▶ [Work instruction]
Search the listing below for "apple". Copy each matching line.

▶ [Entries provided]
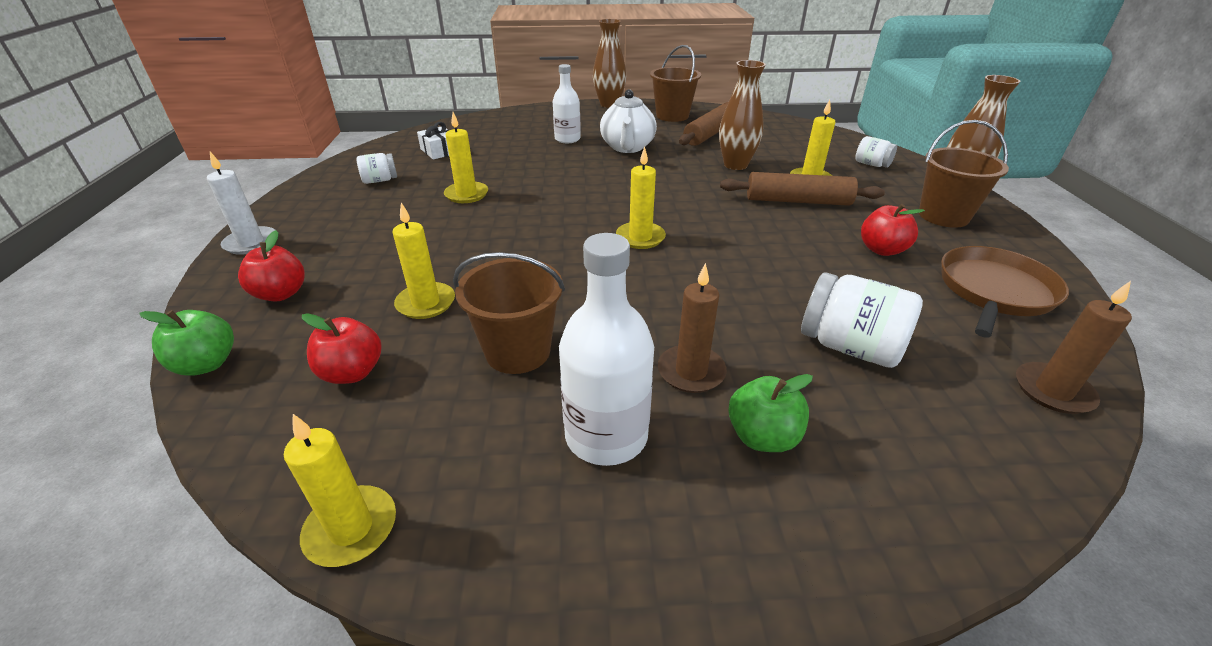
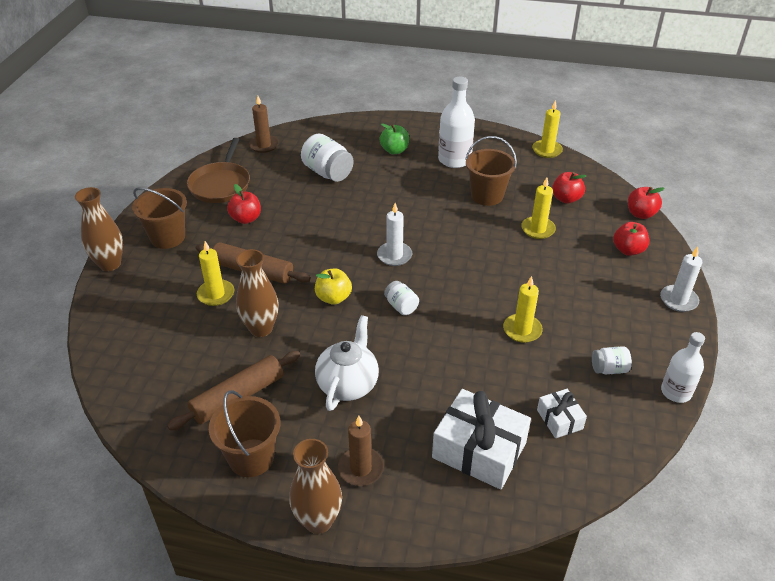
camera: 165 degrees left, 5 degrees up
(206, 364) = (641, 214): green apple -> red apple
(508, 133) = (479, 450): none -> white gift
(567, 139) = (409, 418): white bottle -> white bottle (676, 392)
(640, 238) = (394, 255): yellow candle -> white candle
(685, 192) = (333, 298): none -> yellow apple
(691, 372) = (408, 175): brown candle -> brown candle (361, 468)
(871, 164) = (138, 305): white jar -> white jar (401, 306)
(994, 291) = (221, 184): brown pan -> brown pan turned 45 degrees counterclockwise

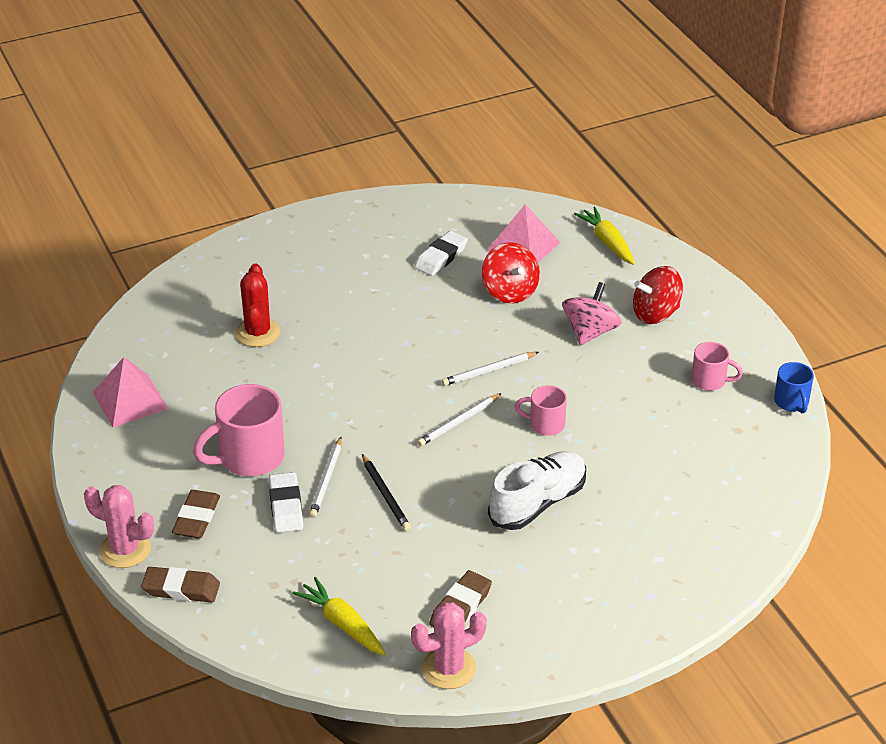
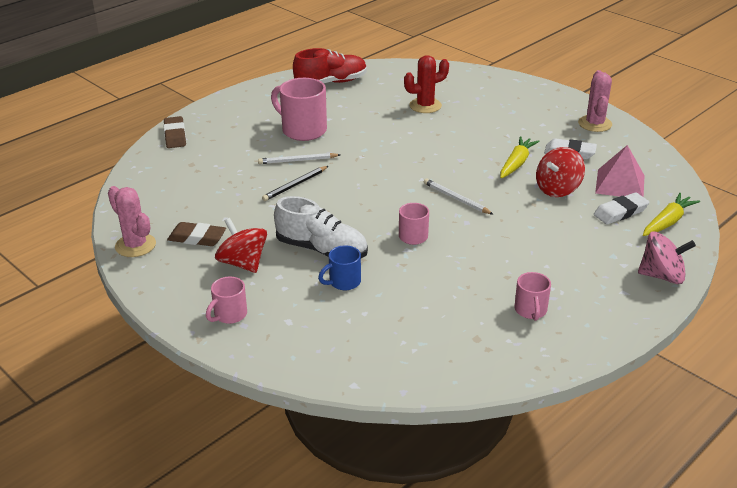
camera: 70 degrees right, 5 degrees down
(125, 550) = (201, 111): pink cactus -> pink cactus (595, 124)
(130, 400) = (331, 82): pink pyramid -> red shoe
(196, 518) = (238, 126): brown eraser -> none
(286, 506) = (264, 152): white eraser -> white eraser (620, 212)
(342, 624) = (164, 195): yellow carrot -> yellow carrot (516, 163)
(459, 422) = (389, 198): white pencil -> none
(590, 332) = (541, 235): pink spinning top -> pink spinning top (662, 276)
(628, 604) = (229, 315): none -> pink mug
(655, 314) = (596, 264): red spinning top -> red spinning top (243, 263)
(791, 402) = (539, 366): blue mug -> blue mug (343, 282)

▶ [Result of this exercise]
(206, 364) = (641, 214): green apple -> red apple
(685, 192) = (333, 298): none -> yellow apple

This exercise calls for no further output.